→ **Records for the exercise**

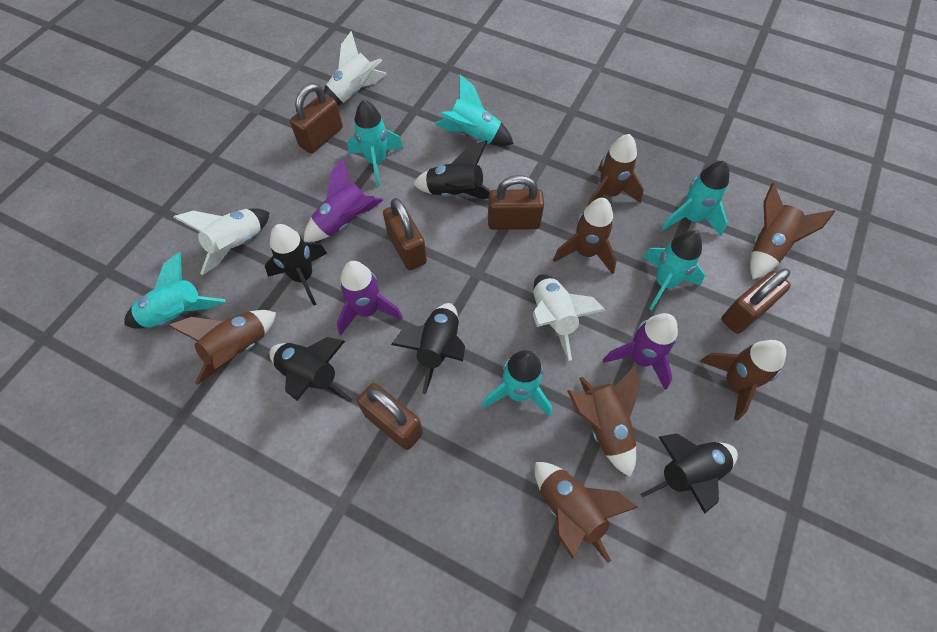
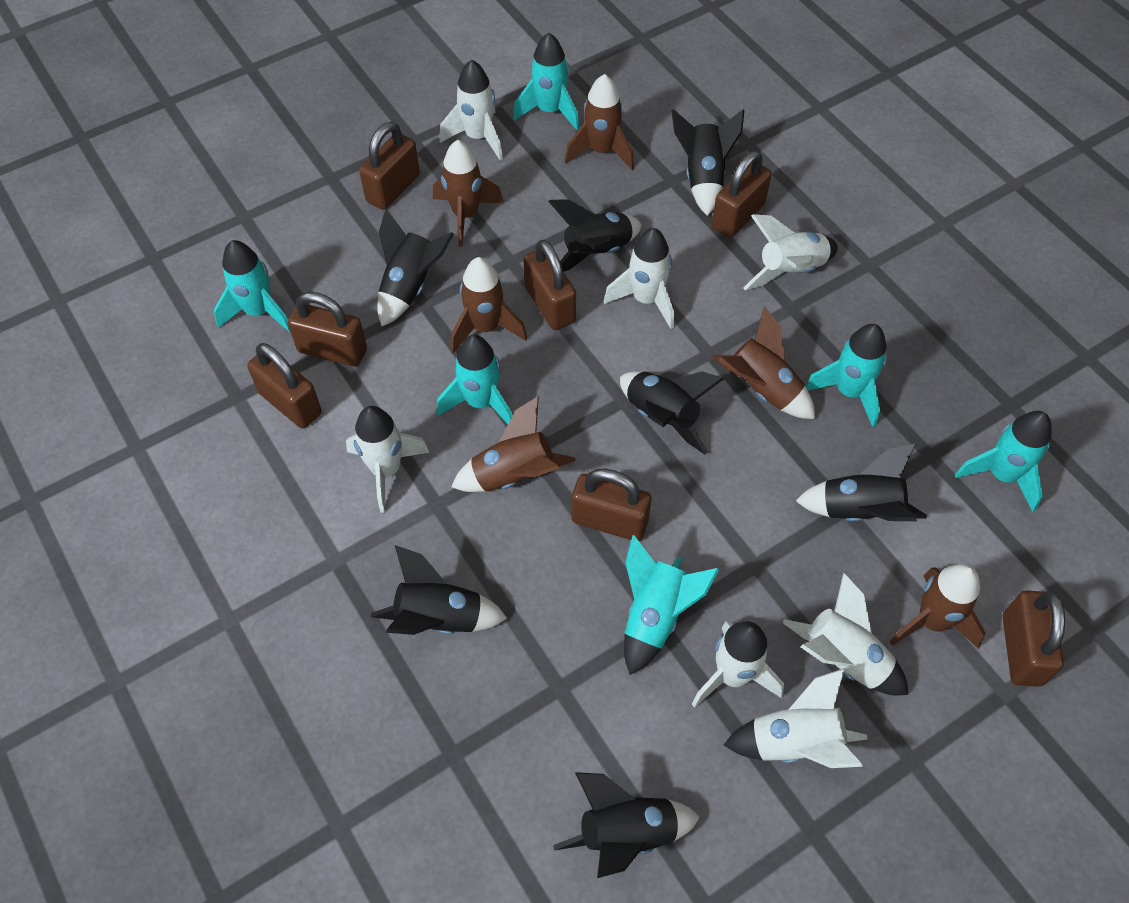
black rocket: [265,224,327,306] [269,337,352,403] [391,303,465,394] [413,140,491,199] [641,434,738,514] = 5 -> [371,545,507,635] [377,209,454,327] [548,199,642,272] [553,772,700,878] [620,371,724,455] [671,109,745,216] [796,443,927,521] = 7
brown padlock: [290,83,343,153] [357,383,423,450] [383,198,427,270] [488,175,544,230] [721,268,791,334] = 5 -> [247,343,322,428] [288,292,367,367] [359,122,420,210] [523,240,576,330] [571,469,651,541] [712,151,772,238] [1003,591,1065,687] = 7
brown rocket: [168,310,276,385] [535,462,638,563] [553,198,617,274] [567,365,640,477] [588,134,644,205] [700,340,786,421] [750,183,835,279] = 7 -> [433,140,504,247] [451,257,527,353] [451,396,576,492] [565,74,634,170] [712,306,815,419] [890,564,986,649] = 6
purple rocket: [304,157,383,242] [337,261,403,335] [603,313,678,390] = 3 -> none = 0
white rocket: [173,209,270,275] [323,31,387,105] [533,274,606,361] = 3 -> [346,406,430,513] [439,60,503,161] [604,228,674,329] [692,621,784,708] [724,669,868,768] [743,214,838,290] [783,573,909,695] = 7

==

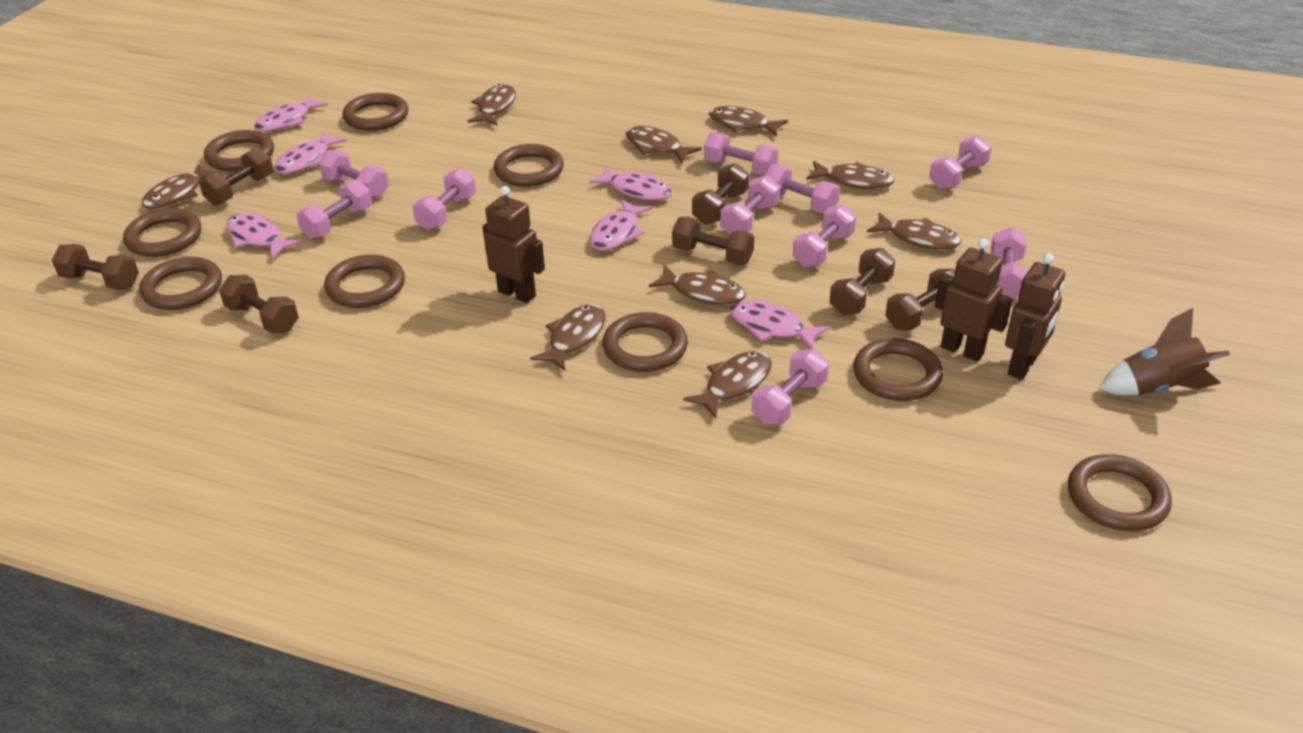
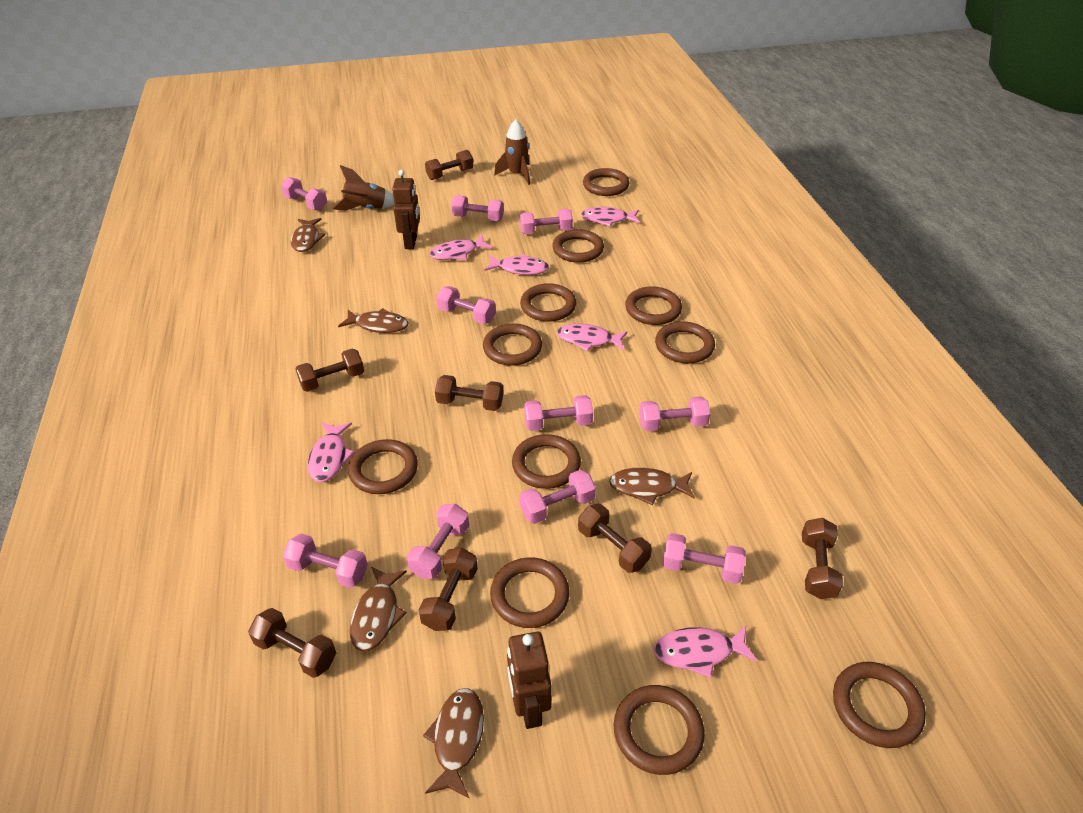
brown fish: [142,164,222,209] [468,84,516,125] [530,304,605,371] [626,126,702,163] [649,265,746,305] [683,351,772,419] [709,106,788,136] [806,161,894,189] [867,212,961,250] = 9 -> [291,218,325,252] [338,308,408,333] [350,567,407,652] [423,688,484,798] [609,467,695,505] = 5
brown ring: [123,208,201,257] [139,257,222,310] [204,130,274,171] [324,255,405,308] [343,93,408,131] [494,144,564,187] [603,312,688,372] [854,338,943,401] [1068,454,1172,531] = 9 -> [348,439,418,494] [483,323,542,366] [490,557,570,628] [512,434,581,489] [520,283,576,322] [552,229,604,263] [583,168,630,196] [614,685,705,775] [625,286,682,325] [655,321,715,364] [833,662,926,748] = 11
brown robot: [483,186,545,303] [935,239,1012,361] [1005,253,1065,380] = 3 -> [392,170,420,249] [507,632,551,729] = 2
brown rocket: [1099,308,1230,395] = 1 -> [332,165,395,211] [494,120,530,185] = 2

→ **Task directions**
Everything starting at the line containing "purple rocket: [304,157,383,242]" and ending at the line containing "white rocket: [173,209,270,275]" in the records above should be repeated exactly, and only that.

→ **The answer**
purple rocket: [304,157,383,242] [337,261,403,335] [603,313,678,390] = 3 -> none = 0
white rocket: [173,209,270,275] [323,31,387,105] [533,274,606,361] = 3 -> [346,406,430,513] [439,60,503,161] [604,228,674,329] [692,621,784,708] [724,669,868,768] [743,214,838,290] [783,573,909,695] = 7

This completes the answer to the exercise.